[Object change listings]
━━━━

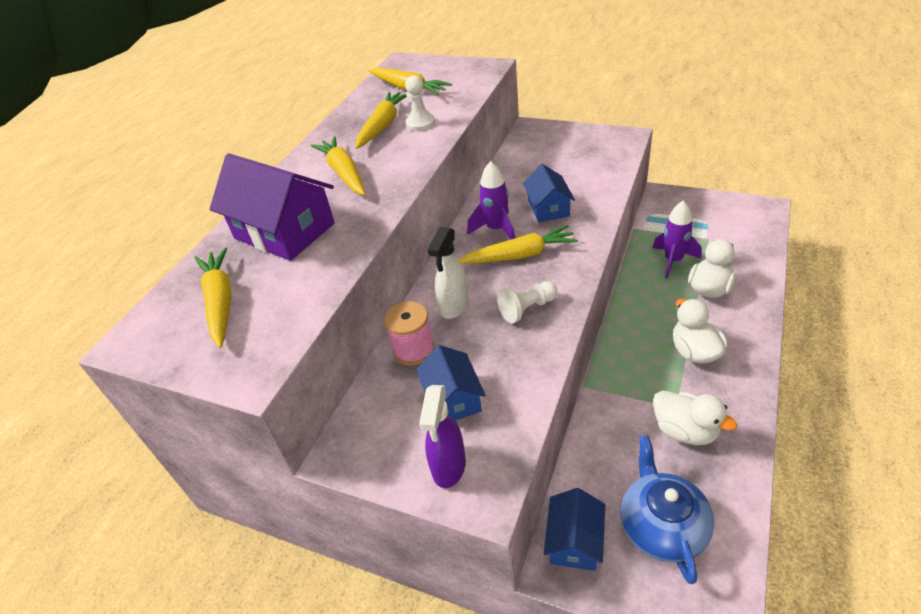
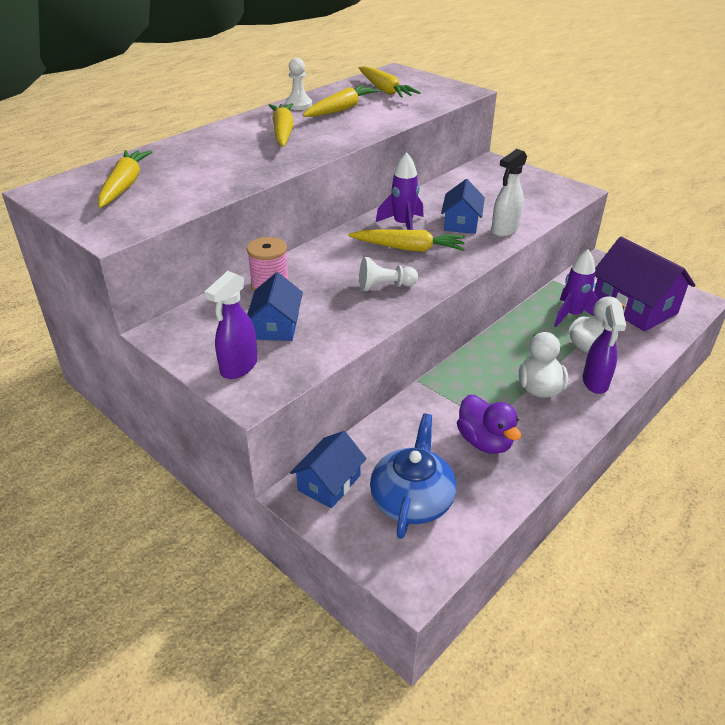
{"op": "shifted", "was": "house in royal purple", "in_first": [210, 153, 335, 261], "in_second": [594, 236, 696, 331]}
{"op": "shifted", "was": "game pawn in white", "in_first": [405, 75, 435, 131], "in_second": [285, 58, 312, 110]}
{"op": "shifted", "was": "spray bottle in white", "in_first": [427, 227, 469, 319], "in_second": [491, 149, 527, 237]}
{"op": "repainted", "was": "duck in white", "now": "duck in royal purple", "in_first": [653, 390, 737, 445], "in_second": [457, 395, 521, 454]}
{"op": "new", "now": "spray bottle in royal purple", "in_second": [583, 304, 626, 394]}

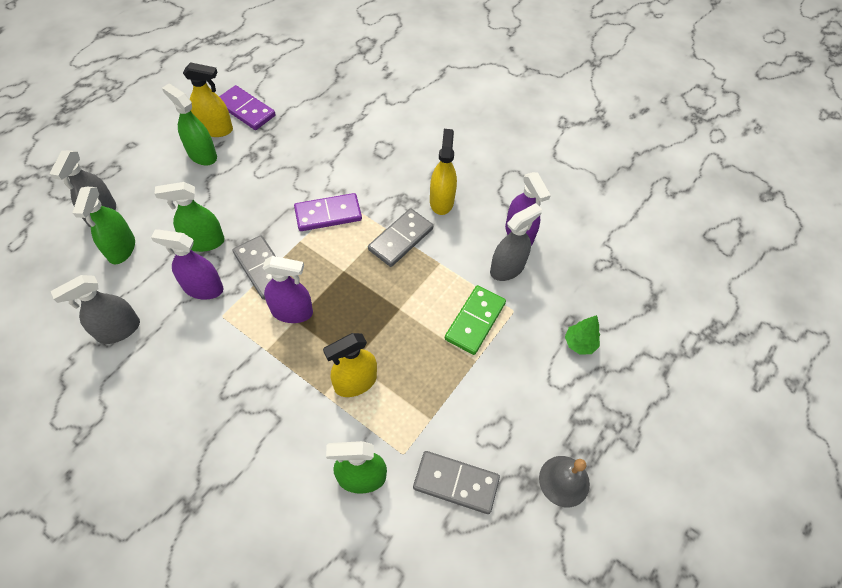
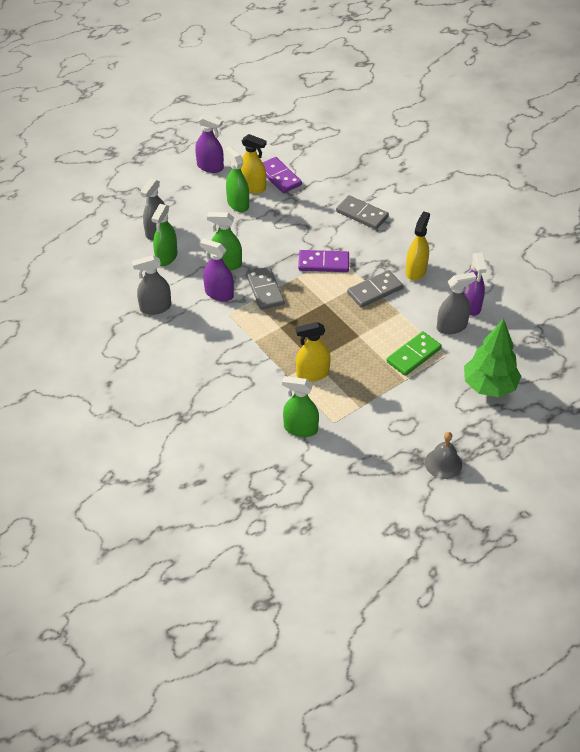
{"op": "shifted", "was": "spray bottle in royal purple", "in_first": [263, 256, 313, 323], "in_second": [195, 114, 224, 173]}
{"op": "shifted", "was": "domino in gray", "in_first": [413, 451, 500, 514], "in_second": [336, 195, 389, 229]}
{"op": "scaled", "was": "toy tree in green", "in_first": [565, 315, 600, 355], "in_second": [464, 318, 521, 397], "ratio": 2.08}

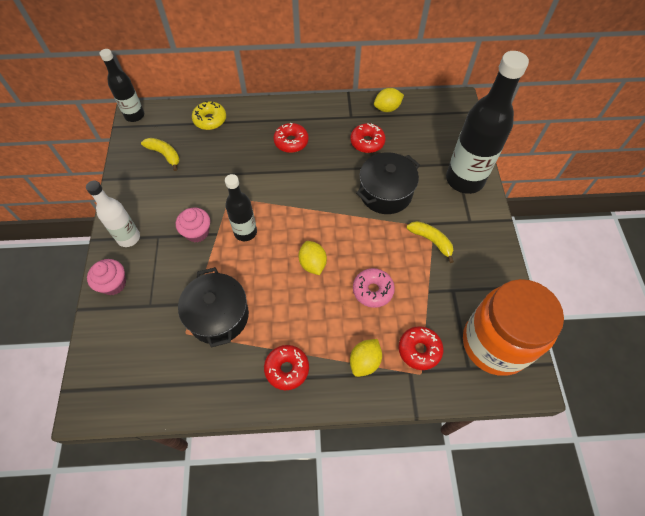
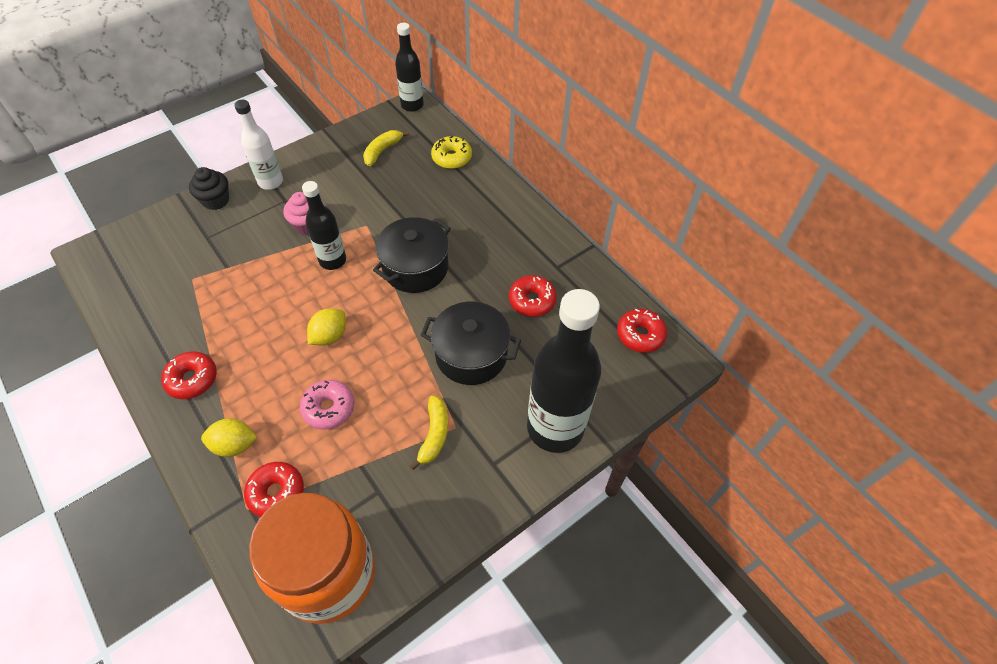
{"op": "repainted", "was": "muffin in pink", "now": "muffin in ebony", "in_first": [87, 259, 126, 295], "in_second": [189, 167, 229, 210]}
{"op": "rotated", "was": "banana fruit in golden", "in_first": [141, 138, 179, 171], "in_second": [363, 130, 409, 166], "clockwise": -150}
{"op": "shifted", "was": "cooking pot in ebony", "in_first": [178, 267, 249, 348], "in_second": [373, 217, 451, 293]}
{"op": "shifted", "was": "glazed donut in red", "in_first": [273, 123, 309, 153], "in_second": [617, 309, 667, 353]}
{"op": "gone", "was": "lemon in golden", "in_first": [374, 88, 404, 112]}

━━━━

**DESCRIPTION OF THE TASK**
The response should contain every record above exactly as written, and none of the pictures.

**SOLUTION**
{"op": "shifted", "was": "house in royal purple", "in_first": [210, 153, 335, 261], "in_second": [594, 236, 696, 331]}
{"op": "shifted", "was": "game pawn in white", "in_first": [405, 75, 435, 131], "in_second": [285, 58, 312, 110]}
{"op": "shifted", "was": "spray bottle in white", "in_first": [427, 227, 469, 319], "in_second": [491, 149, 527, 237]}
{"op": "repainted", "was": "duck in white", "now": "duck in royal purple", "in_first": [653, 390, 737, 445], "in_second": [457, 395, 521, 454]}
{"op": "new", "now": "spray bottle in royal purple", "in_second": [583, 304, 626, 394]}

{"op": "shifted", "was": "spray bottle in royal purple", "in_first": [263, 256, 313, 323], "in_second": [195, 114, 224, 173]}
{"op": "shifted", "was": "domino in gray", "in_first": [413, 451, 500, 514], "in_second": [336, 195, 389, 229]}
{"op": "scaled", "was": "toy tree in green", "in_first": [565, 315, 600, 355], "in_second": [464, 318, 521, 397], "ratio": 2.08}

{"op": "repainted", "was": "muffin in pink", "now": "muffin in ebony", "in_first": [87, 259, 126, 295], "in_second": [189, 167, 229, 210]}
{"op": "rotated", "was": "banana fruit in golden", "in_first": [141, 138, 179, 171], "in_second": [363, 130, 409, 166], "clockwise": -150}
{"op": "shifted", "was": "cooking pot in ebony", "in_first": [178, 267, 249, 348], "in_second": [373, 217, 451, 293]}
{"op": "shifted", "was": "glazed donut in red", "in_first": [273, 123, 309, 153], "in_second": [617, 309, 667, 353]}
{"op": "gone", "was": "lemon in golden", "in_first": [374, 88, 404, 112]}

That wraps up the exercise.